*Task item*
Identify all lines of the data containing the string "glasses" and copy them.

*** Provided information ***

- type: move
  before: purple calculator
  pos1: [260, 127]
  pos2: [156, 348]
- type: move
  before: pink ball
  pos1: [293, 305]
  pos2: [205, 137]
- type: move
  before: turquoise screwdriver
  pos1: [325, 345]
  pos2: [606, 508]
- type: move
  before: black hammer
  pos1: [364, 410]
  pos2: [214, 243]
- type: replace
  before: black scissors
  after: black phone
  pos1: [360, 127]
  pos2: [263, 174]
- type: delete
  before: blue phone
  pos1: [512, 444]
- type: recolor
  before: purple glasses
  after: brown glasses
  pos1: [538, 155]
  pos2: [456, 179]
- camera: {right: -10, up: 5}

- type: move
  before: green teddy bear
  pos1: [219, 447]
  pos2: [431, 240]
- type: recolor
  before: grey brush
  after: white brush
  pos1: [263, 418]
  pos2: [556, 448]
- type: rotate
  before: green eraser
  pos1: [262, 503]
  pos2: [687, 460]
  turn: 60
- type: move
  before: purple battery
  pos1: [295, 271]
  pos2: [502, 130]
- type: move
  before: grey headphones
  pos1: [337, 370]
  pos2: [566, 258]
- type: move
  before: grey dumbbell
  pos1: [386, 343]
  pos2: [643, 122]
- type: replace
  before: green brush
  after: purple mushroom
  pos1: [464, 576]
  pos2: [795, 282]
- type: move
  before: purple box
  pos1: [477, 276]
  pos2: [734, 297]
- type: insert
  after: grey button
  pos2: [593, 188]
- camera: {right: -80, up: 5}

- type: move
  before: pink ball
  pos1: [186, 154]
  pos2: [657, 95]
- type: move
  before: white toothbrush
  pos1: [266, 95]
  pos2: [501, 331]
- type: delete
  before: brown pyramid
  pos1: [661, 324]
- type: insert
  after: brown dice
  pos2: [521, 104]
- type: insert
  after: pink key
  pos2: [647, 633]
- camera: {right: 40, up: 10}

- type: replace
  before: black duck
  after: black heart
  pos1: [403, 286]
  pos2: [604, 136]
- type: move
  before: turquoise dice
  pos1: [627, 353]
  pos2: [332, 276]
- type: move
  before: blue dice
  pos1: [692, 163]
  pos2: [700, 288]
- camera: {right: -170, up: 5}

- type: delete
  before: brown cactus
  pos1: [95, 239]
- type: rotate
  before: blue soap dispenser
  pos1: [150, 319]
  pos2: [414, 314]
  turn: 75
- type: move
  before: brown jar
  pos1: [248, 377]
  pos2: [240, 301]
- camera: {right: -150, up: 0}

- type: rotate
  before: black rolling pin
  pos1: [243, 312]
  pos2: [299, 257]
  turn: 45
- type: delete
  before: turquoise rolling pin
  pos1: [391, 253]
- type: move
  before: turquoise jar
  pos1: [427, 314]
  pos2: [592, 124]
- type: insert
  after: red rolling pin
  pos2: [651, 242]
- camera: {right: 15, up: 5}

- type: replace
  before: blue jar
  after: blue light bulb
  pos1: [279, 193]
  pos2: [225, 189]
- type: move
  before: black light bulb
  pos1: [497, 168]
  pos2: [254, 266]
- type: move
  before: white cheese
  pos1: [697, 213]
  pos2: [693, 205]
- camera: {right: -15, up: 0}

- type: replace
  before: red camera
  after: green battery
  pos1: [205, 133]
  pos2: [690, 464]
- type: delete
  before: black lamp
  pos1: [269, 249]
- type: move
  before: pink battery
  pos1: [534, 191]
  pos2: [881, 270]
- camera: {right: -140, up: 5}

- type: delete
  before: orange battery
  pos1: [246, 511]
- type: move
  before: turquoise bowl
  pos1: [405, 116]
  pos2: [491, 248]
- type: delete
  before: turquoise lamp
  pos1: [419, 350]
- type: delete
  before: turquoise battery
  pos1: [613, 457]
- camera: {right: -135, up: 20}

*** End of Provided information ***

*Completed exercise*
  before: purple glasses
  after: brown glasses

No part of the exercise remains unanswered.